======== Material shown ========
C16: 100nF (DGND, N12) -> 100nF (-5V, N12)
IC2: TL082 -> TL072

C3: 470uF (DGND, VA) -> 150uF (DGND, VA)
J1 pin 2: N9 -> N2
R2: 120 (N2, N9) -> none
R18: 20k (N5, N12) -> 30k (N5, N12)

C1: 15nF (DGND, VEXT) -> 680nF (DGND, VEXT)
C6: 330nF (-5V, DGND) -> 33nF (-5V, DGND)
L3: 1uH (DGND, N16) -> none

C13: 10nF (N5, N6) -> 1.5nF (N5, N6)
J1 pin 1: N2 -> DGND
========
======== Material shown ========
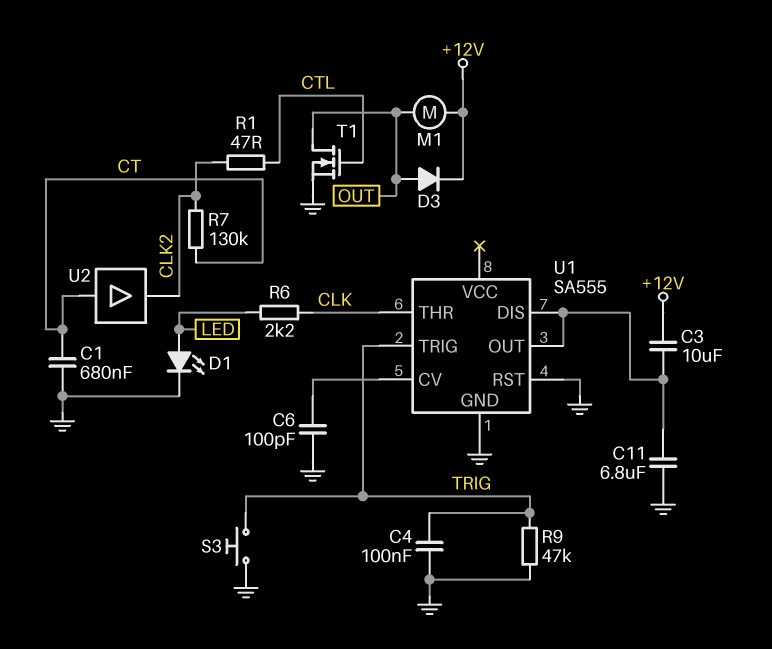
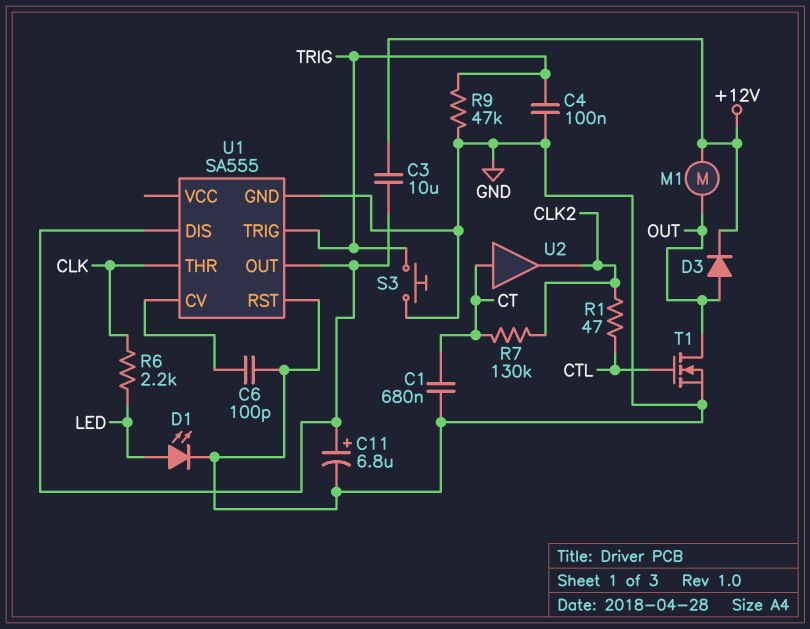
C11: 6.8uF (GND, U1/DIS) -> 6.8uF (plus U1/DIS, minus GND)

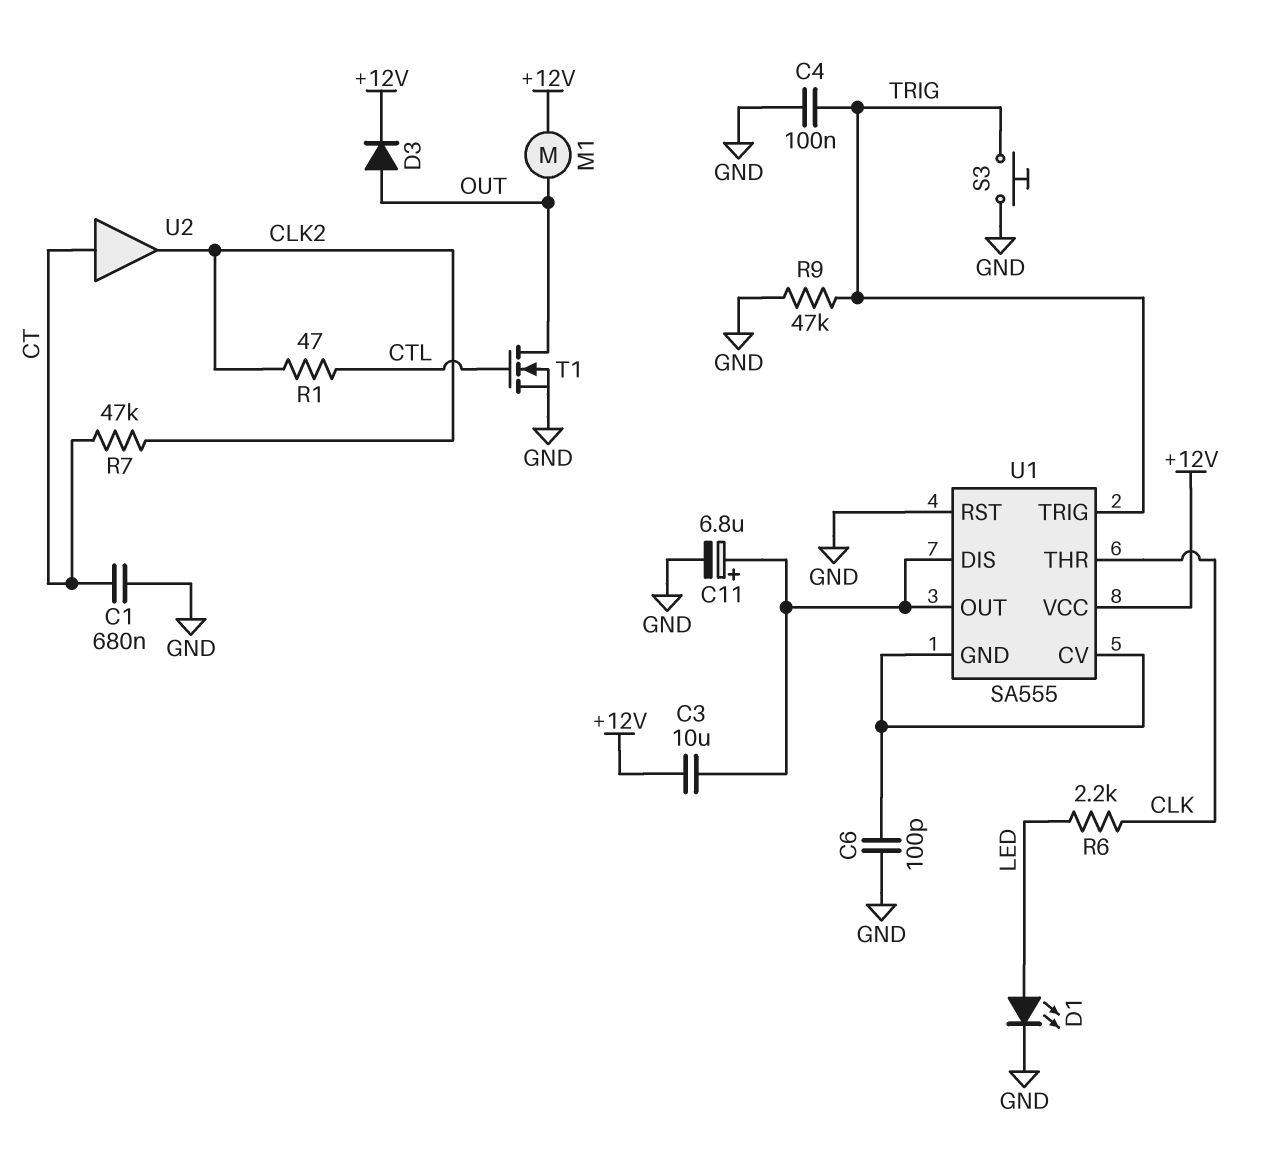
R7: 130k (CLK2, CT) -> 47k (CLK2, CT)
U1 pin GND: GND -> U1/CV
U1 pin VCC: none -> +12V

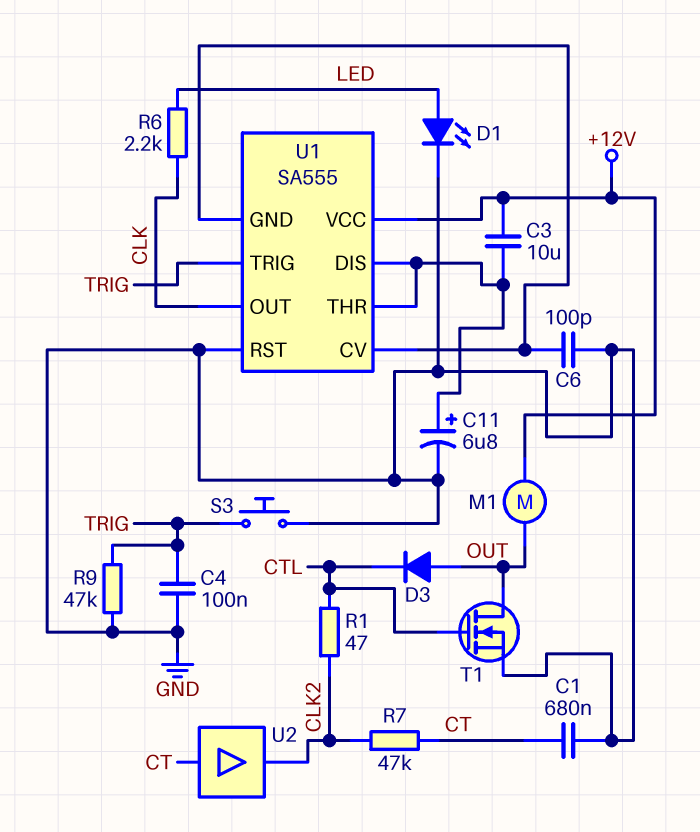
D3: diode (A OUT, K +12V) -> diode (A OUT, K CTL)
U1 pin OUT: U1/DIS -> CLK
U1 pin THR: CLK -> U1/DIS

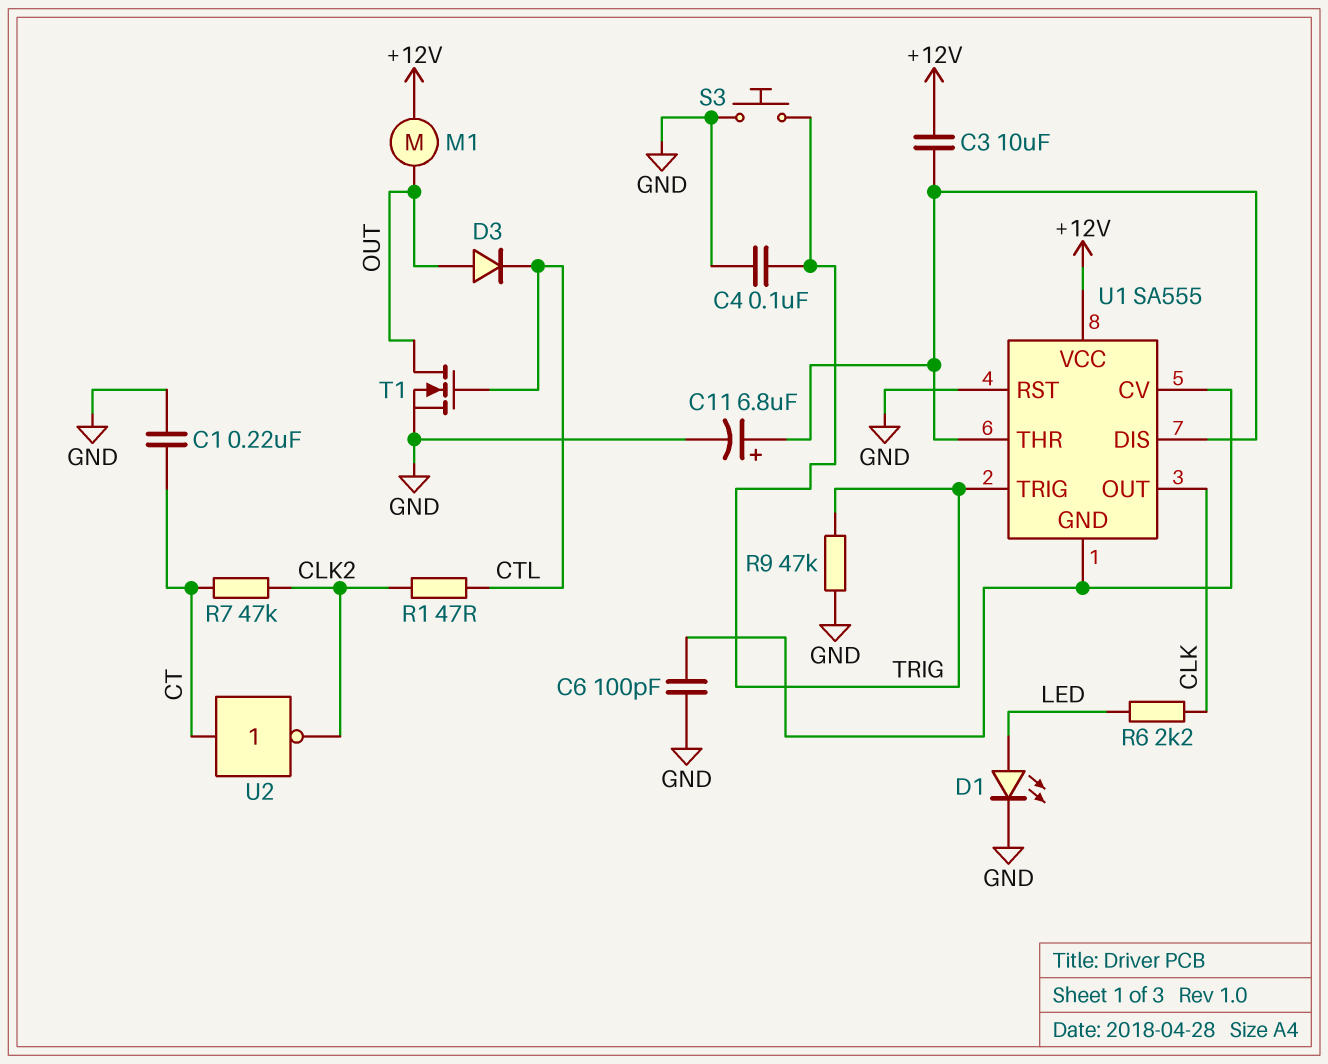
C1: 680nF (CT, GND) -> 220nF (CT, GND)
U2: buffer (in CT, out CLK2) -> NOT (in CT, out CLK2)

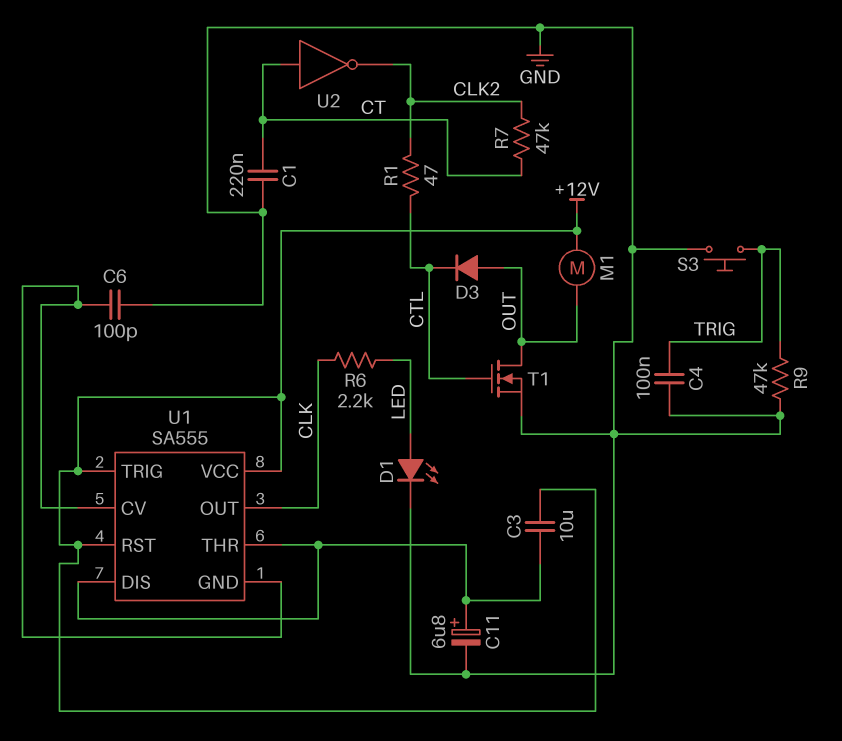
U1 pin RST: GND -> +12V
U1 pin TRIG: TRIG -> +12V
========
What is required — Using the listing above, return word for word each line from the one that has "C1: 15nF (DGND, VEXT) -> 680nF (DGND, VEXT)" through the one that has "J1 pin 1: N2 -> DGND", and no line outside that range.

Your solution —
C1: 15nF (DGND, VEXT) -> 680nF (DGND, VEXT)
C6: 330nF (-5V, DGND) -> 33nF (-5V, DGND)
L3: 1uH (DGND, N16) -> none

C13: 10nF (N5, N6) -> 1.5nF (N5, N6)
J1 pin 1: N2 -> DGND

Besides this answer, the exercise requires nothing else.